**WHAT IS NEEDED**
The following entries should be restated word for word, pictures excluded.

Scene edit records
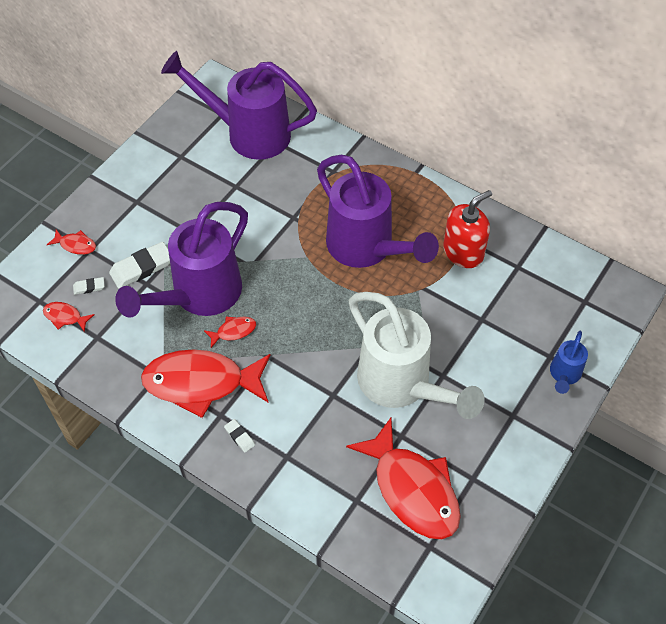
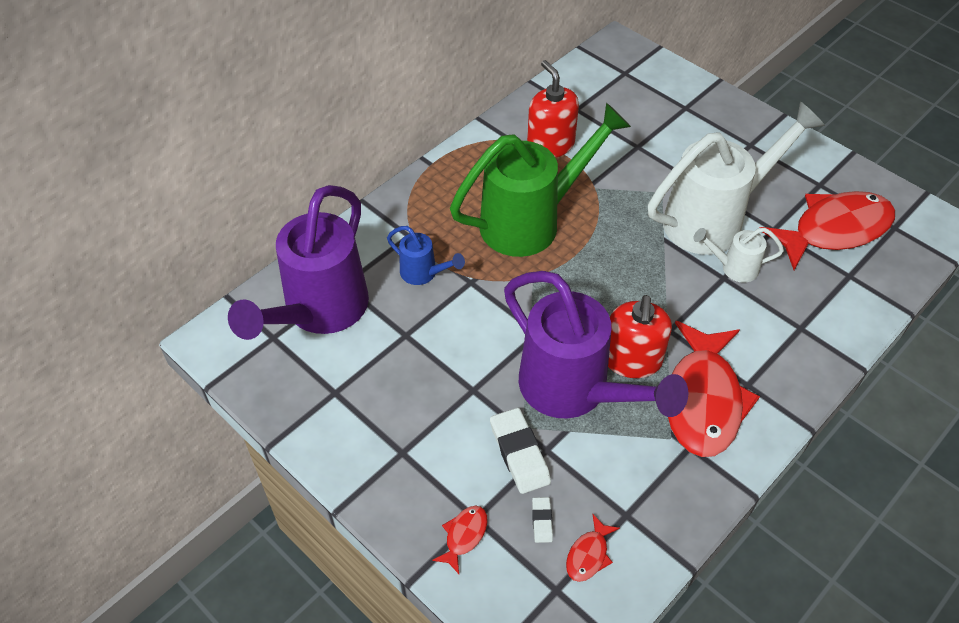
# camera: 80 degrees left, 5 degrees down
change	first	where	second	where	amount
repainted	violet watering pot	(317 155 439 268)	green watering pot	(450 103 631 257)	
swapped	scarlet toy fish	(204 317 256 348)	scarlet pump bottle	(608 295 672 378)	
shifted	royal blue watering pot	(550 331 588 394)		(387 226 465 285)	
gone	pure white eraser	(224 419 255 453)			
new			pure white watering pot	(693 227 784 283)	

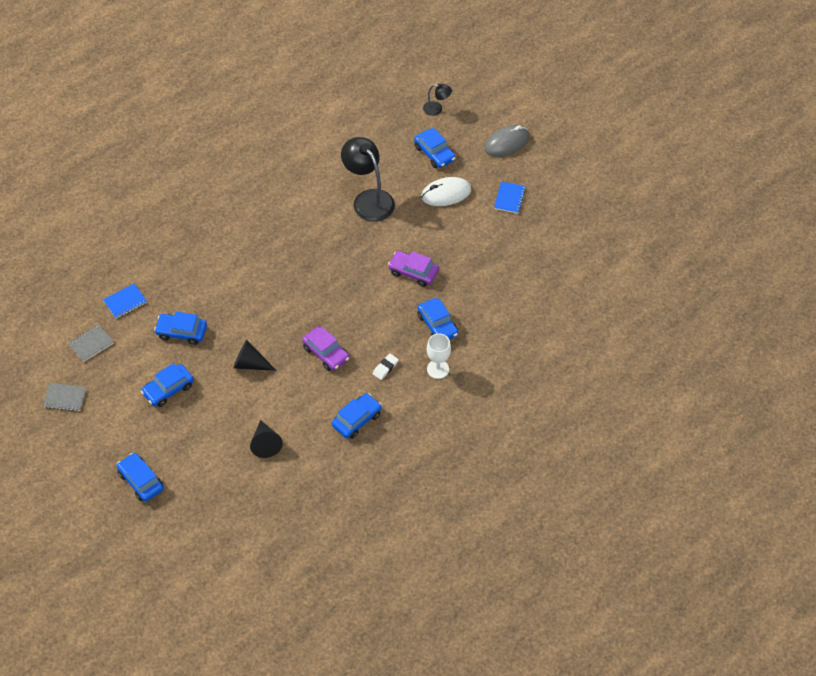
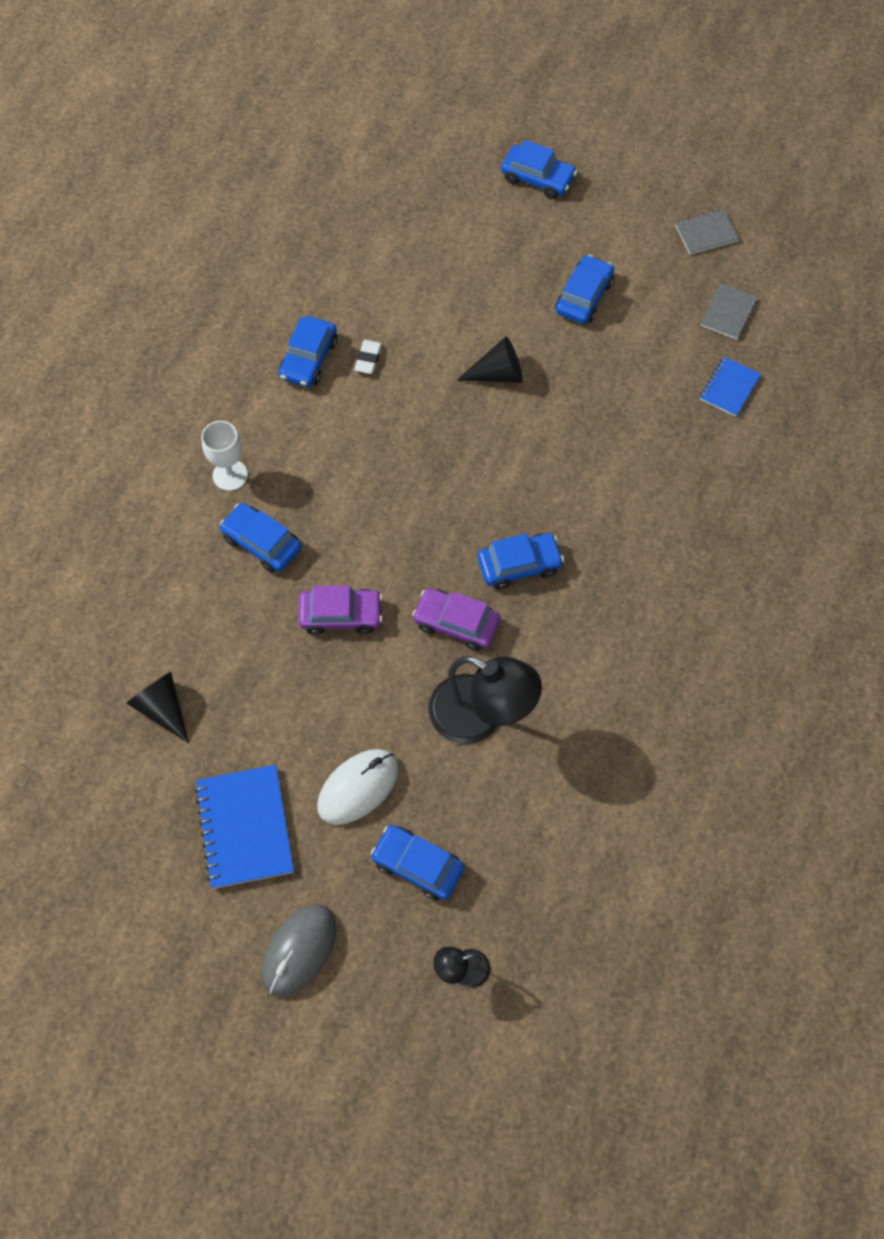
# camera: 155 degrees right, 10 degrees up
change	first	where	second	where	amount
scaled	royal blue notebook	(494 182 526 214)		(195 765 294 889)	x1.74
shifted	royal blue automobile	(154 312 207 345)		(478 533 564 589)	
shifted	violet automobile	(302 327 349 371)		(412 588 500 651)	
shifted	pure white eraser	(373 354 399 380)		(354 340 382 374)	
shifted	ebony cone shape	(250 420 283 458)		(126 672 189 743)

**EXERCISE ANSWER**
# camera: 80 degrees left, 5 degrees down
change	first	where	second	where	amount
repainted	violet watering pot	(317 155 439 268)	green watering pot	(450 103 631 257)	
swapped	scarlet toy fish	(204 317 256 348)	scarlet pump bottle	(608 295 672 378)	
shifted	royal blue watering pot	(550 331 588 394)		(387 226 465 285)	
gone	pure white eraser	(224 419 255 453)			
new			pure white watering pot	(693 227 784 283)	

# camera: 155 degrees right, 10 degrees up
change	first	where	second	where	amount
scaled	royal blue notebook	(494 182 526 214)		(195 765 294 889)	x1.74
shifted	royal blue automobile	(154 312 207 345)		(478 533 564 589)	
shifted	violet automobile	(302 327 349 371)		(412 588 500 651)	
shifted	pure white eraser	(373 354 399 380)		(354 340 382 374)	
shifted	ebony cone shape	(250 420 283 458)		(126 672 189 743)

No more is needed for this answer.